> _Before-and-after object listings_
Start of Block

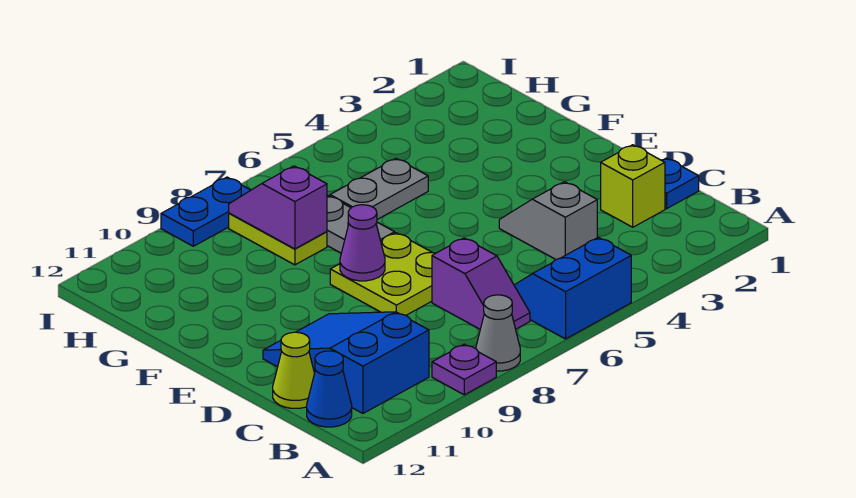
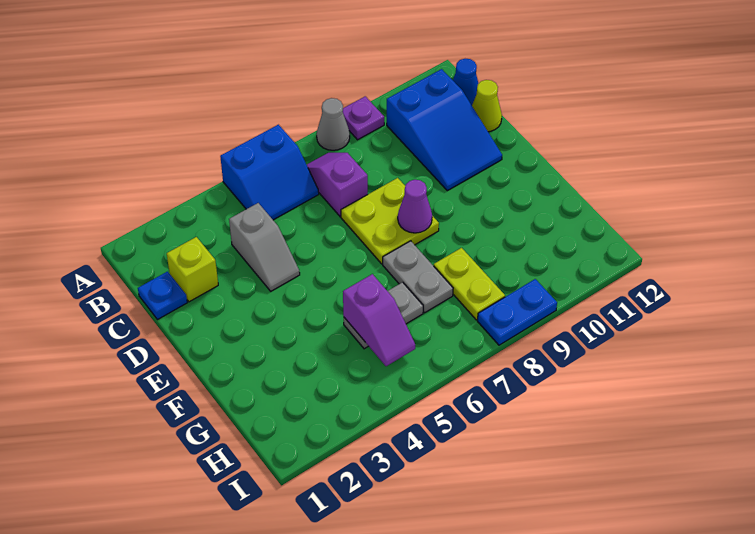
purple slope G8:H8 level 2 top G -> purple slope G5:H5 level 2 top G

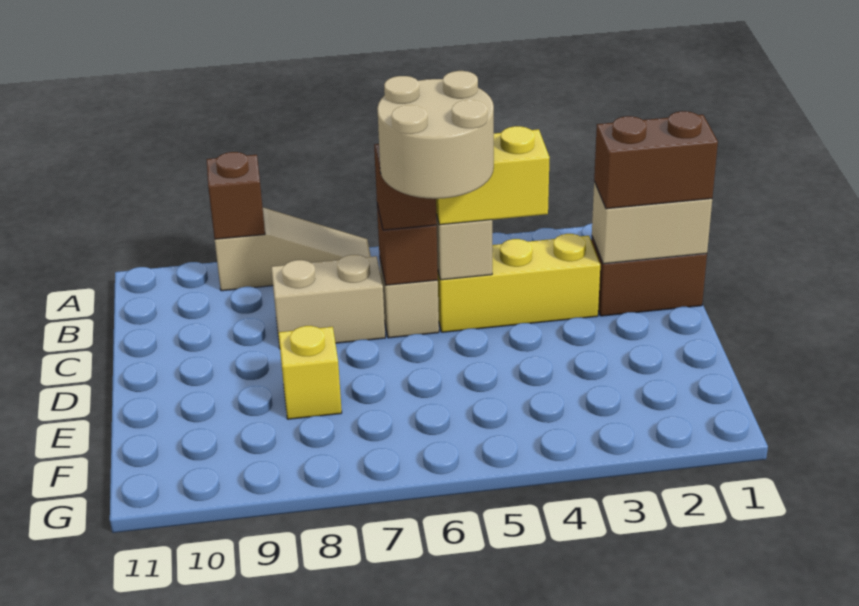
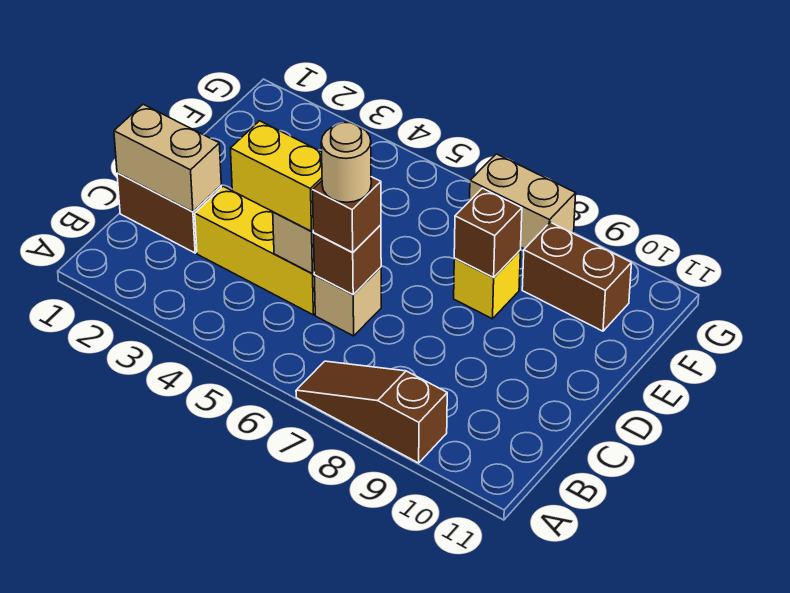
tan slope A7:A9 level 1 top 9 -> brown slope A7:A9 level 1 top 9
brown brick A9 level 2 -> brown brick E8 level 2
brown brick C1:C2 level 3 -> brown brick F9:F10 level 1
tan round brick C5:D6 level 4 -> tan round brick C6 level 4
tan brick C7:C8 level 1 -> tan brick G7:G8 level 1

End of Block

> _What to produce_
Whenever a line of the records holds the string "brown", pick it out and copy it.

> _Expected answer_
tan slope A7:A9 level 1 top 9 -> brown slope A7:A9 level 1 top 9
brown brick A9 level 2 -> brown brick E8 level 2
brown brick C1:C2 level 3 -> brown brick F9:F10 level 1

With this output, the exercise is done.